ABOUT THIS TASK — If a line of the records contains the string "yellow", copy it out.

GIVEN DATA —
>>>
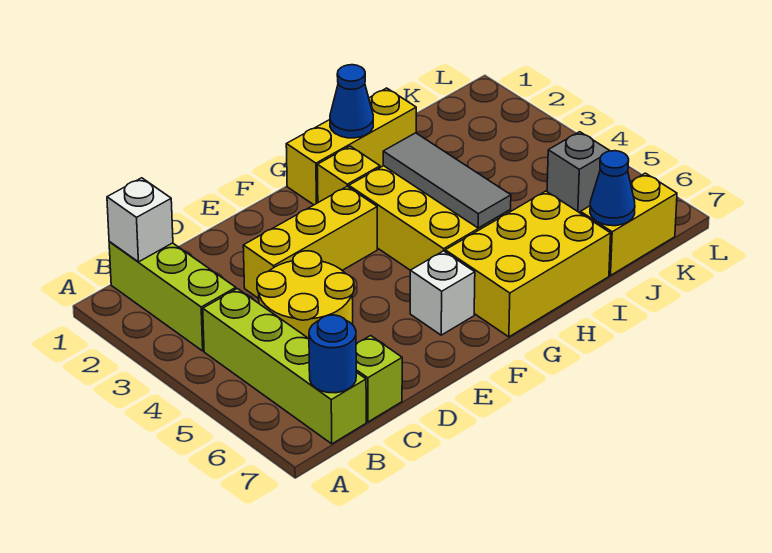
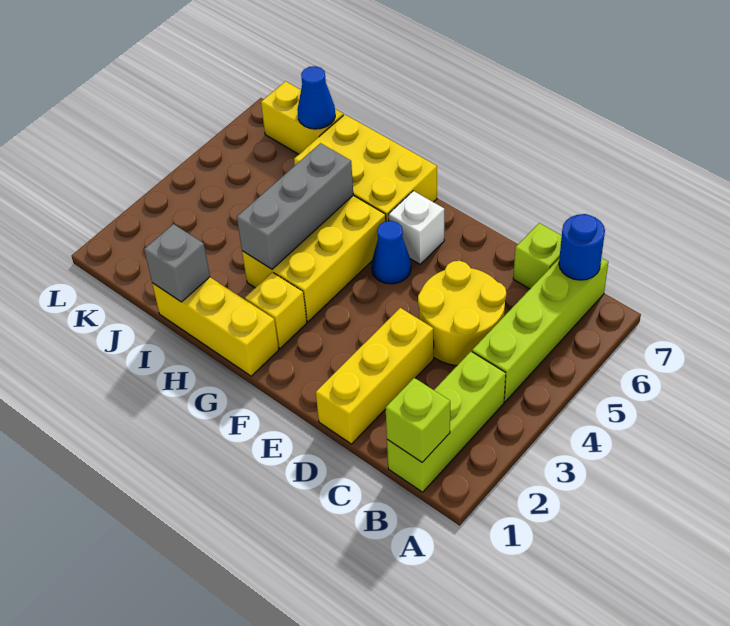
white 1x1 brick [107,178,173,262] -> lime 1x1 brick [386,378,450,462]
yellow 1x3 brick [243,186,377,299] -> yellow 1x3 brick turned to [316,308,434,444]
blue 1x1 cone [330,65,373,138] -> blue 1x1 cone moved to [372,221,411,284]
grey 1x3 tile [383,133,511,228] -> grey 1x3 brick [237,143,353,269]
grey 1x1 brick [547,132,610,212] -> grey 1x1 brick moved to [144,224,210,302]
<<<
>>>
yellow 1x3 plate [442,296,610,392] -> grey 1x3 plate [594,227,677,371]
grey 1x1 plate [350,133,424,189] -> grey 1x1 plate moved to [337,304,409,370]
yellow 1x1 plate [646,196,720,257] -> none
<<<
WRITTEN ANSWER —
yellow 1x3 brick [243,186,377,299] -> yellow 1x3 brick turned to [316,308,434,444]
yellow 1x3 plate [442,296,610,392] -> grey 1x3 plate [594,227,677,371]
yellow 1x1 plate [646,196,720,257] -> none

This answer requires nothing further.